Line for line, return the data exactly, omitting all pictures.

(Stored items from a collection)
[Start of section]
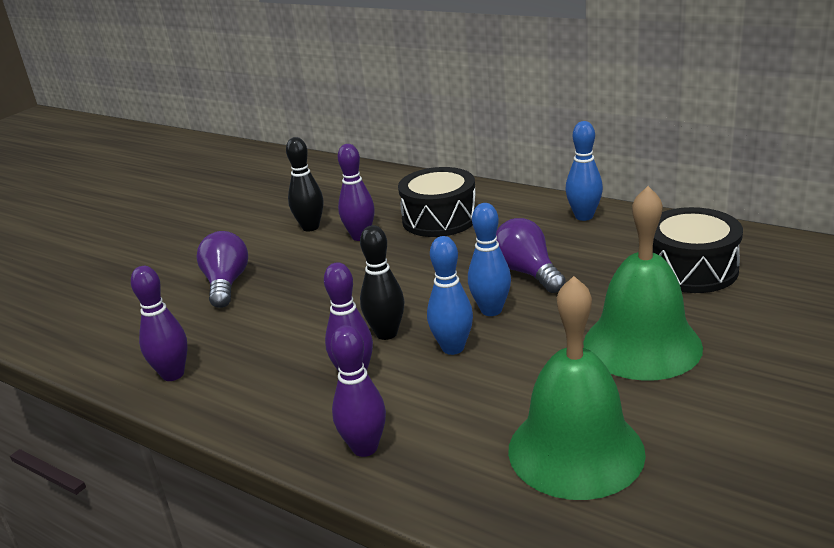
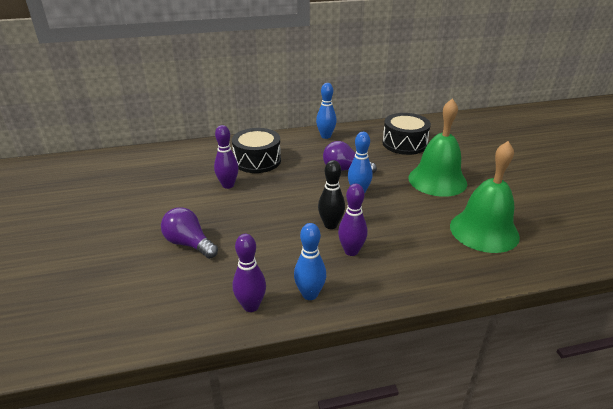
camera: 50 degrees left, 5 degrees up
(310, 227) = (186, 192): black bowling pin -> none
(365, 448) = (413, 278): purple bowling pin -> none
(453, 348) = (371, 216): blue bowling pin -> blue bowling pin (310, 294)

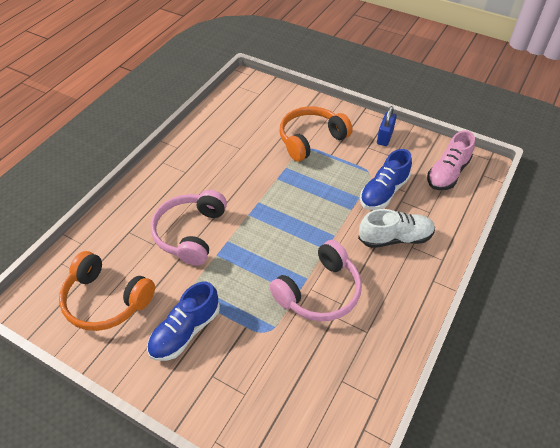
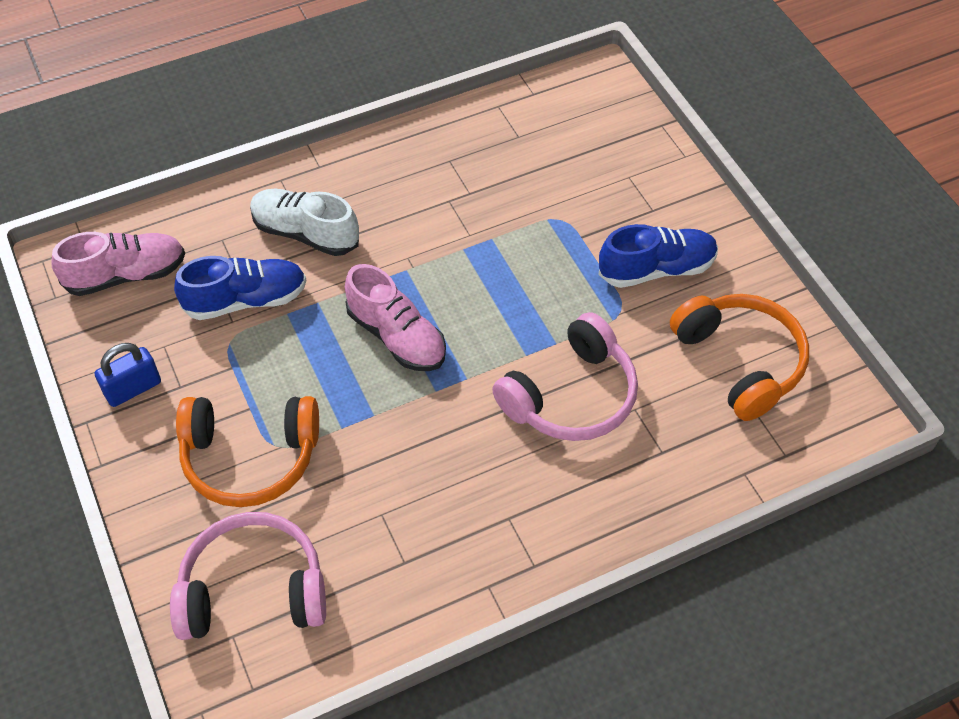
camera: 145 degrees left, 5 degrees up
(298, 214) = (396, 336): none -> pink shoe
(319, 292) = (462, 226): pink headphones -> pink headphones (253, 590)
[End of section]
## ANSWER
camera: 50 degrees left, 5 degrees up
(310, 227) = (186, 192): black bowling pin -> none
(365, 448) = (413, 278): purple bowling pin -> none
(453, 348) = (371, 216): blue bowling pin -> blue bowling pin (310, 294)

camera: 145 degrees left, 5 degrees up
(298, 214) = (396, 336): none -> pink shoe
(319, 292) = (462, 226): pink headphones -> pink headphones (253, 590)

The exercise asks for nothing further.